**What you will do:**
From the material below, copy each line that holds the word "bottle".

**Study material:**
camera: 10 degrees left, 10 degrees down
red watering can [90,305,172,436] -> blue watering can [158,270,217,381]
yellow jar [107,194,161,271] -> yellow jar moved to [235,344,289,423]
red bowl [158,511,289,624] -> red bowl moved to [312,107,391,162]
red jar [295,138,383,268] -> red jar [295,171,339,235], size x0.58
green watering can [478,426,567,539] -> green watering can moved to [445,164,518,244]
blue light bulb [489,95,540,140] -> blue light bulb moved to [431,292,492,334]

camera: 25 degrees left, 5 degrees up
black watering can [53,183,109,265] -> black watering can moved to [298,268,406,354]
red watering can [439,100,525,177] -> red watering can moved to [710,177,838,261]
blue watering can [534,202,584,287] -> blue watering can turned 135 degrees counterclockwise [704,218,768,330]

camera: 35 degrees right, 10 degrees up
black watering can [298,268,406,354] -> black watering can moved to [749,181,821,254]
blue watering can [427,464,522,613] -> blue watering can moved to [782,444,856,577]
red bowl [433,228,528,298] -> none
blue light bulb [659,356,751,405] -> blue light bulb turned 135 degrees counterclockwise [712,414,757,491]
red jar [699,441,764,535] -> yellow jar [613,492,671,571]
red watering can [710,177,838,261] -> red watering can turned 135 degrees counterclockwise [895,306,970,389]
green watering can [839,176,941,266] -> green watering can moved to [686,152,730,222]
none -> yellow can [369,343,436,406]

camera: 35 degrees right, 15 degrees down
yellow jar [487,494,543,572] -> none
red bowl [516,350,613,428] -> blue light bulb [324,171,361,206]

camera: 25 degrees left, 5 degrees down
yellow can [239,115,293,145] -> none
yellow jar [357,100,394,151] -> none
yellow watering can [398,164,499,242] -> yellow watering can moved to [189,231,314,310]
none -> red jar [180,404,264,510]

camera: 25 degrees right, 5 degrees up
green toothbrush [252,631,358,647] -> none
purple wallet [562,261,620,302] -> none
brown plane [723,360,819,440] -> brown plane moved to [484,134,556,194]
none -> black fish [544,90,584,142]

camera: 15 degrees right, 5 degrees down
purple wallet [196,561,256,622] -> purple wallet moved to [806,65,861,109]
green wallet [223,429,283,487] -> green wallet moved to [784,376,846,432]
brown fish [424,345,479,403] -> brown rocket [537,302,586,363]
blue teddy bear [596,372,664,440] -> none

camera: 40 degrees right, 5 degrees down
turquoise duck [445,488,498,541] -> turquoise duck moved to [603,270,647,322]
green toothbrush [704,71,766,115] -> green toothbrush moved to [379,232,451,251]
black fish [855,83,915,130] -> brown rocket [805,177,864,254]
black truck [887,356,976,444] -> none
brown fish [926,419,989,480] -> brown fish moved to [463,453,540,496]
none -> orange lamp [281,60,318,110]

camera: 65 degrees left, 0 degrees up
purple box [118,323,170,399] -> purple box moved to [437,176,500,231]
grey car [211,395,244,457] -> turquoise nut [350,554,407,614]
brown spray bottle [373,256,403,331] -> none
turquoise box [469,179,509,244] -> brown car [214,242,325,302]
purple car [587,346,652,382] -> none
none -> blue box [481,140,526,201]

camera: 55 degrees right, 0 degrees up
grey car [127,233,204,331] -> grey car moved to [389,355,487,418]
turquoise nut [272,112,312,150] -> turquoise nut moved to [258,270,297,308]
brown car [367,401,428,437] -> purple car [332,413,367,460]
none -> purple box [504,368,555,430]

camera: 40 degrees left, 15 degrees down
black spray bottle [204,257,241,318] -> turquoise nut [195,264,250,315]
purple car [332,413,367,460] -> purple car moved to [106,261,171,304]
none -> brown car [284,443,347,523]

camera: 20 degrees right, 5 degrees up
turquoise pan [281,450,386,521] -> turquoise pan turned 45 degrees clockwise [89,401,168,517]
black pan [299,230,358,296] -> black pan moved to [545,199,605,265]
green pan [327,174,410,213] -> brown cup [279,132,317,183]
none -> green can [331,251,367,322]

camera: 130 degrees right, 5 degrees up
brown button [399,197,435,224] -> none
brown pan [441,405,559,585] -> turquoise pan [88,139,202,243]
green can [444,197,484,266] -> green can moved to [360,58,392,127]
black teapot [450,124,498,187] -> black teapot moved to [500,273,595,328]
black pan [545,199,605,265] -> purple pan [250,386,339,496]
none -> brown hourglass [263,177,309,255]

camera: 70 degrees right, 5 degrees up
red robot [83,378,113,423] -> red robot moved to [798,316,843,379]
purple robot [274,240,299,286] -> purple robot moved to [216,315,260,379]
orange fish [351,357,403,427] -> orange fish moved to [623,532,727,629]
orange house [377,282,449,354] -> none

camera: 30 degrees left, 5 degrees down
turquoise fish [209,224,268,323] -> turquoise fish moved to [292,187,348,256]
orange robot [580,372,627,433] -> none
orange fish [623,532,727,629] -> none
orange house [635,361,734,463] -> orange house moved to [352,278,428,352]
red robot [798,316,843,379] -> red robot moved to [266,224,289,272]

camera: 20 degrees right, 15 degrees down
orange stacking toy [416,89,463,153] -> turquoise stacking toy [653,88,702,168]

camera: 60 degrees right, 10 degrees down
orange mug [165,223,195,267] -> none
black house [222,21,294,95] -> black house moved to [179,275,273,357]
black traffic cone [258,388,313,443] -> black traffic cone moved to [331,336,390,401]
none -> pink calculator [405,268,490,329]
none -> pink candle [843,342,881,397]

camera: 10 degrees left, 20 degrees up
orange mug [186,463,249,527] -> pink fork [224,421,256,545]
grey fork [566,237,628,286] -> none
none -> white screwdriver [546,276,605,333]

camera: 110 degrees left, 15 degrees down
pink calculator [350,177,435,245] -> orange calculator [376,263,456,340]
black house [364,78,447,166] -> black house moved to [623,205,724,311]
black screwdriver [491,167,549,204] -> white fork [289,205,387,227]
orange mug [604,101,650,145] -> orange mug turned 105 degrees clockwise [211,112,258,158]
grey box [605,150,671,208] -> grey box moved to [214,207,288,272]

**Answer:**
brown spray bottle [373,256,403,331] -> none
black spray bottle [204,257,241,318] -> turquoise nut [195,264,250,315]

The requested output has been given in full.